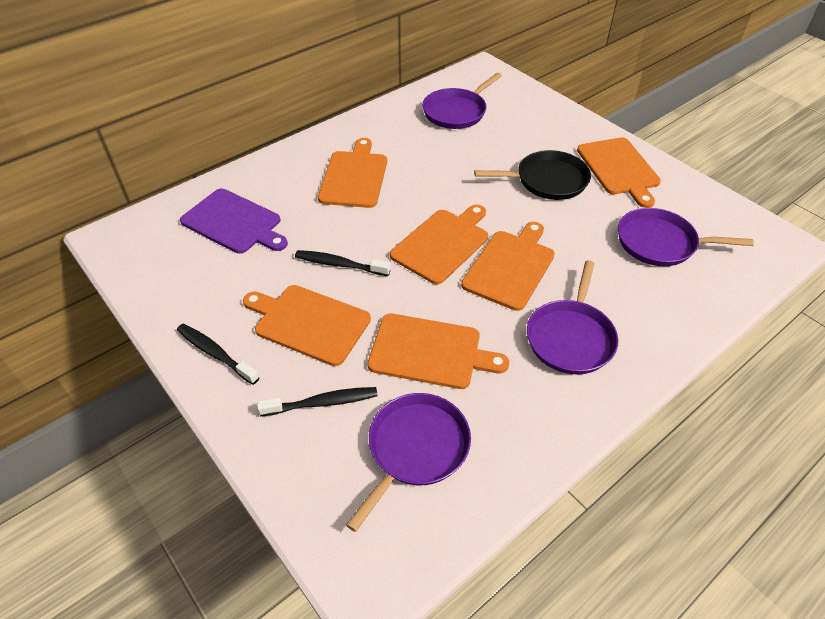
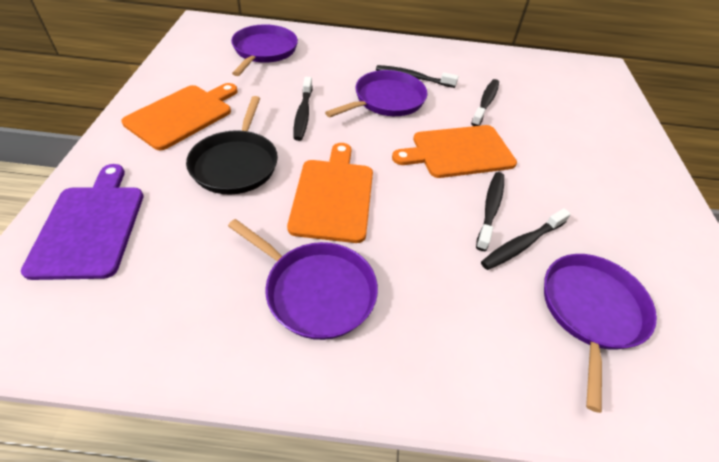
black toothbrush: 3 -> 5
orange cutting board: 6 -> 3

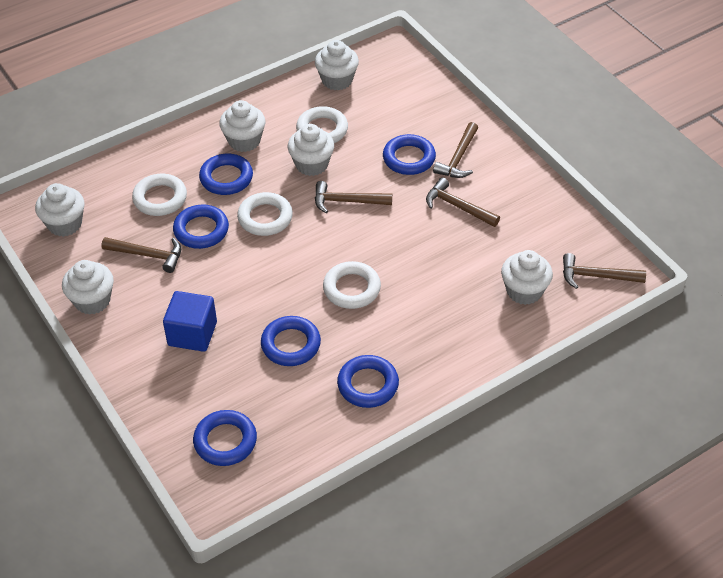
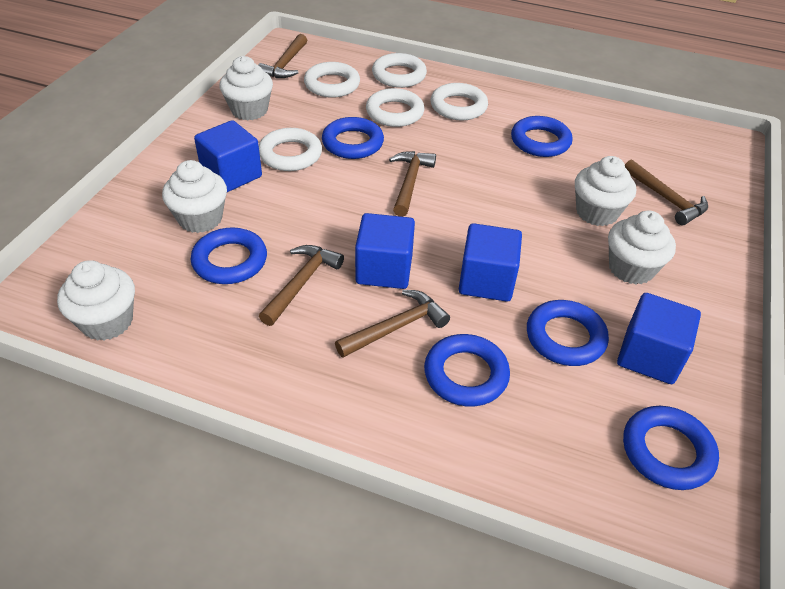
blue cube: 1 -> 4
white cupcake: 6 -> 5
white ring: 4 -> 5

#### Task statement
Repeat the records in full and exactly, leaving every picture out.

#### Response for this exercise
black toothbrush: 3 -> 5
orange cutting board: 6 -> 3

blue cube: 1 -> 4
white cupcake: 6 -> 5
white ring: 4 -> 5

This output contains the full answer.